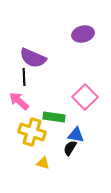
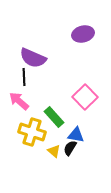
green rectangle: rotated 40 degrees clockwise
yellow triangle: moved 11 px right, 12 px up; rotated 24 degrees clockwise
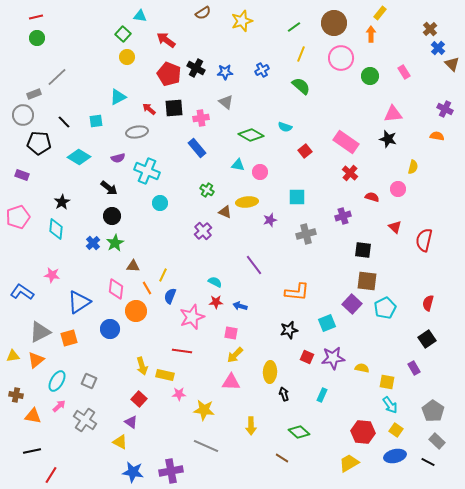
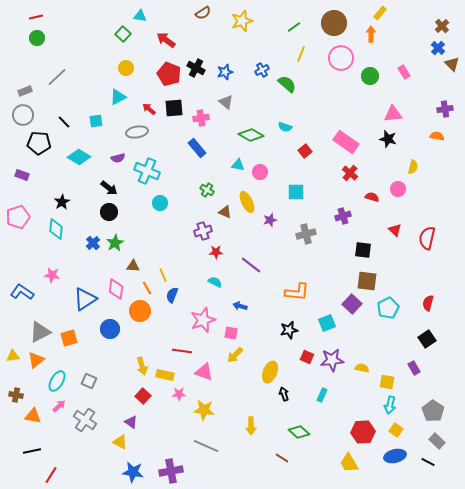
brown cross at (430, 29): moved 12 px right, 3 px up
yellow circle at (127, 57): moved 1 px left, 11 px down
blue star at (225, 72): rotated 14 degrees counterclockwise
green semicircle at (301, 86): moved 14 px left, 2 px up
gray rectangle at (34, 94): moved 9 px left, 3 px up
purple cross at (445, 109): rotated 35 degrees counterclockwise
cyan square at (297, 197): moved 1 px left, 5 px up
yellow ellipse at (247, 202): rotated 70 degrees clockwise
black circle at (112, 216): moved 3 px left, 4 px up
red triangle at (395, 227): moved 3 px down
purple cross at (203, 231): rotated 24 degrees clockwise
red semicircle at (424, 240): moved 3 px right, 2 px up
purple line at (254, 265): moved 3 px left; rotated 15 degrees counterclockwise
yellow line at (163, 275): rotated 48 degrees counterclockwise
blue semicircle at (170, 296): moved 2 px right, 1 px up
blue triangle at (79, 302): moved 6 px right, 3 px up
red star at (216, 302): moved 50 px up
cyan pentagon at (385, 308): moved 3 px right
orange circle at (136, 311): moved 4 px right
pink star at (192, 317): moved 11 px right, 3 px down
purple star at (333, 358): moved 1 px left, 2 px down
yellow ellipse at (270, 372): rotated 20 degrees clockwise
pink triangle at (231, 382): moved 27 px left, 10 px up; rotated 18 degrees clockwise
red square at (139, 399): moved 4 px right, 3 px up
cyan arrow at (390, 405): rotated 48 degrees clockwise
red hexagon at (363, 432): rotated 10 degrees counterclockwise
yellow trapezoid at (349, 463): rotated 90 degrees counterclockwise
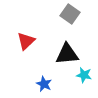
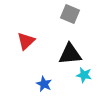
gray square: rotated 12 degrees counterclockwise
black triangle: moved 3 px right
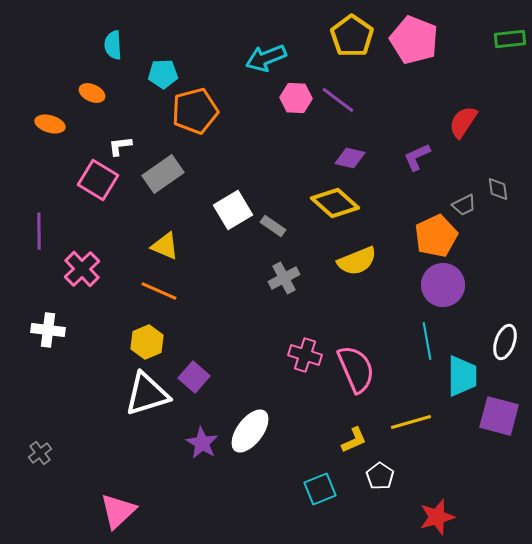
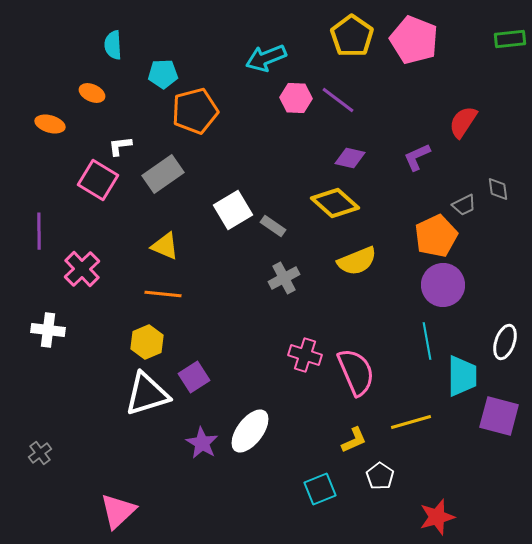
orange line at (159, 291): moved 4 px right, 3 px down; rotated 18 degrees counterclockwise
pink semicircle at (356, 369): moved 3 px down
purple square at (194, 377): rotated 16 degrees clockwise
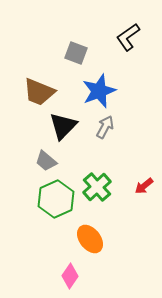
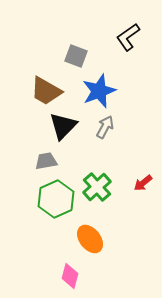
gray square: moved 3 px down
brown trapezoid: moved 7 px right, 1 px up; rotated 8 degrees clockwise
gray trapezoid: rotated 130 degrees clockwise
red arrow: moved 1 px left, 3 px up
pink diamond: rotated 20 degrees counterclockwise
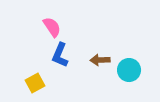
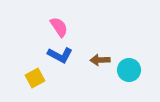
pink semicircle: moved 7 px right
blue L-shape: rotated 85 degrees counterclockwise
yellow square: moved 5 px up
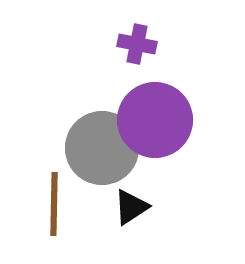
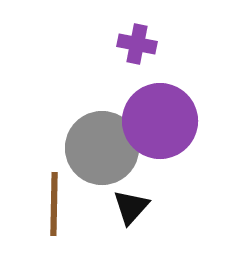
purple circle: moved 5 px right, 1 px down
black triangle: rotated 15 degrees counterclockwise
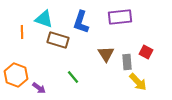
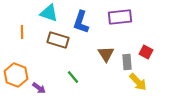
cyan triangle: moved 5 px right, 6 px up
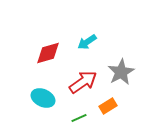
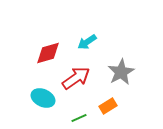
red arrow: moved 7 px left, 4 px up
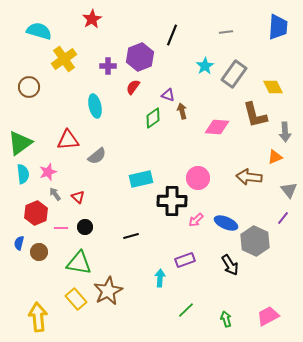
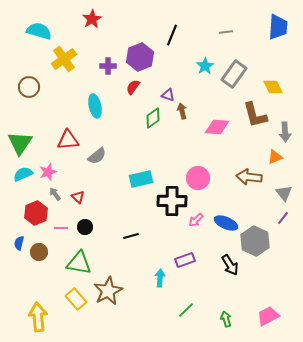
green triangle at (20, 143): rotated 20 degrees counterclockwise
cyan semicircle at (23, 174): rotated 108 degrees counterclockwise
gray triangle at (289, 190): moved 5 px left, 3 px down
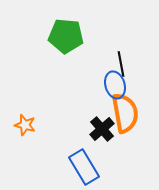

§ WHAT THE EXERCISE ASKS
Starting with the line that contains "purple square at" and ending with the last line of the data above, transcribe exactly those lines and no others, without pictures.

§ RESPONSE BOX
purple square at (194, 377): rotated 16 degrees clockwise
gray square: moved 3 px down
brown trapezoid: moved 7 px right, 1 px up; rotated 8 degrees clockwise
gray trapezoid: rotated 130 degrees clockwise
red arrow: moved 1 px left, 3 px up
pink diamond: rotated 20 degrees counterclockwise
pink semicircle: moved 7 px right
blue L-shape: rotated 85 degrees counterclockwise
yellow square: moved 5 px up
purple circle: moved 5 px right, 1 px down
black triangle: rotated 15 degrees counterclockwise
cyan triangle: moved 5 px right, 6 px up
red arrow: moved 7 px left, 4 px up
green triangle at (20, 143): rotated 20 degrees counterclockwise
cyan semicircle at (23, 174): rotated 108 degrees counterclockwise
gray triangle at (289, 190): moved 5 px left, 3 px down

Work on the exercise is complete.